*HOW TO COMPLETE THIS TASK*:
The expected answer is the set of lines in the data below between the line holding "(320, 244) = (277, 168): pink" and the line holding "(560, 152) = (652, 177): red", inclusive, written out exactly.

*THE RECORDS*:

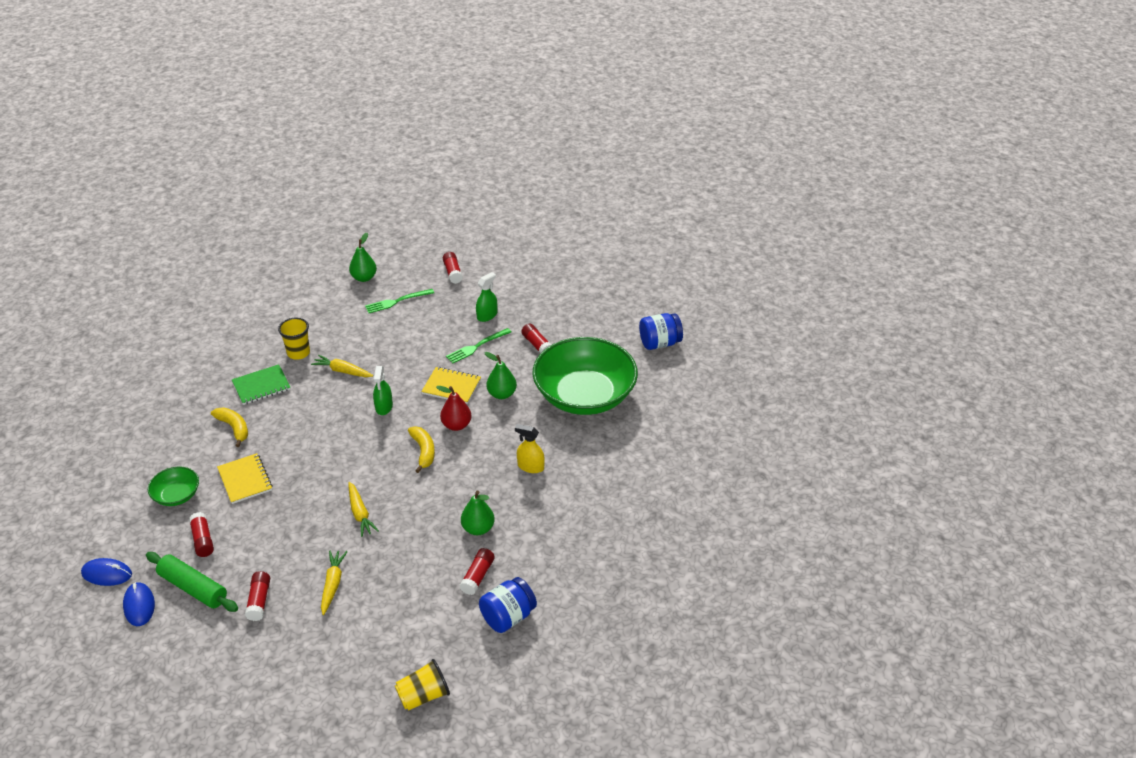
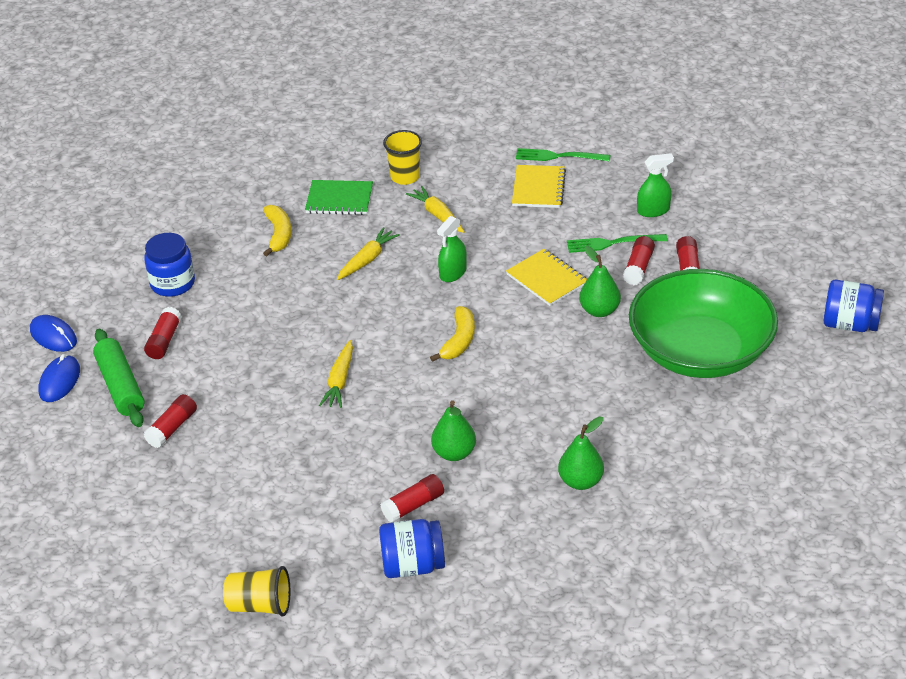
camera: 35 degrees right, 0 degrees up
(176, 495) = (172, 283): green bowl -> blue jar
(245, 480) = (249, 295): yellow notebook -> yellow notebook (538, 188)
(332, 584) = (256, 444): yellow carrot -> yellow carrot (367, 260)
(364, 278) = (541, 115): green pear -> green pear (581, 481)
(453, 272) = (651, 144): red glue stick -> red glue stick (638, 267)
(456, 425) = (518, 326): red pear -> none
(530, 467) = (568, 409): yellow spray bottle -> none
---
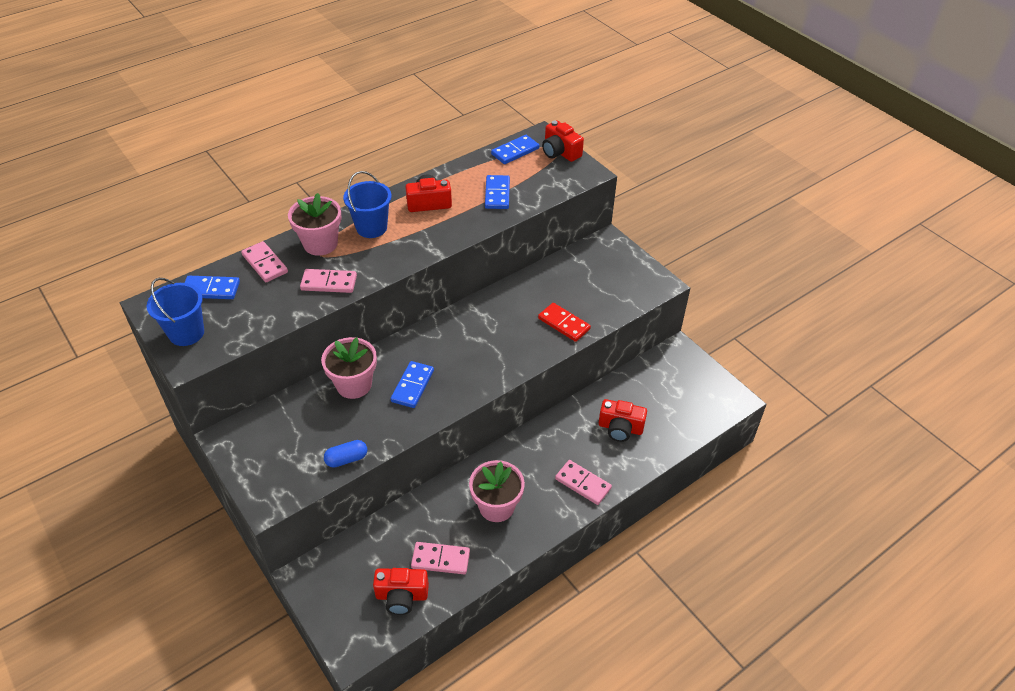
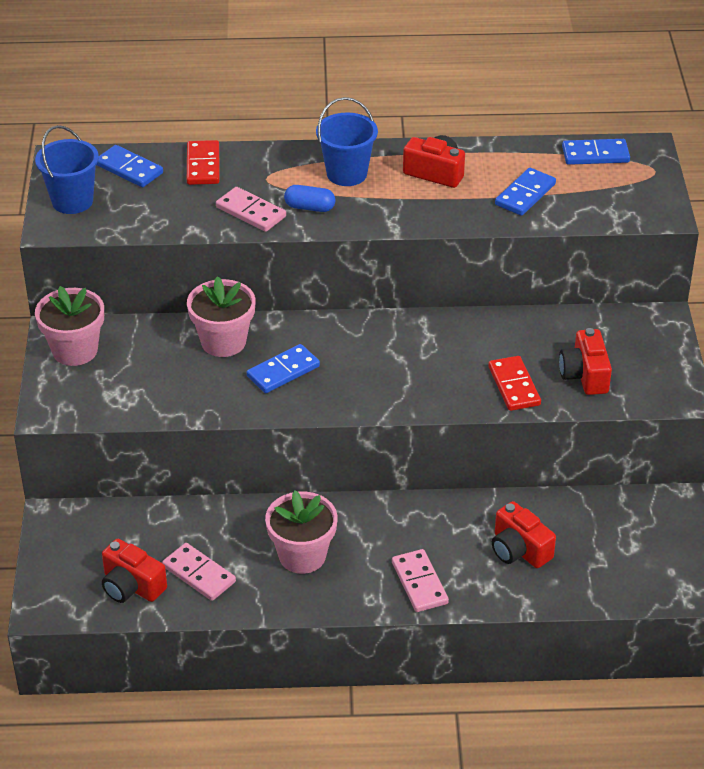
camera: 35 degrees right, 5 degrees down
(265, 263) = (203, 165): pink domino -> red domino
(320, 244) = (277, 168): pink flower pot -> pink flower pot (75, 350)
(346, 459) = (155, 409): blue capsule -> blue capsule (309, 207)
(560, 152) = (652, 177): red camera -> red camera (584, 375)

*RESULT*:
(320, 244) = (277, 168): pink flower pot -> pink flower pot (75, 350)
(346, 459) = (155, 409): blue capsule -> blue capsule (309, 207)
(560, 152) = (652, 177): red camera -> red camera (584, 375)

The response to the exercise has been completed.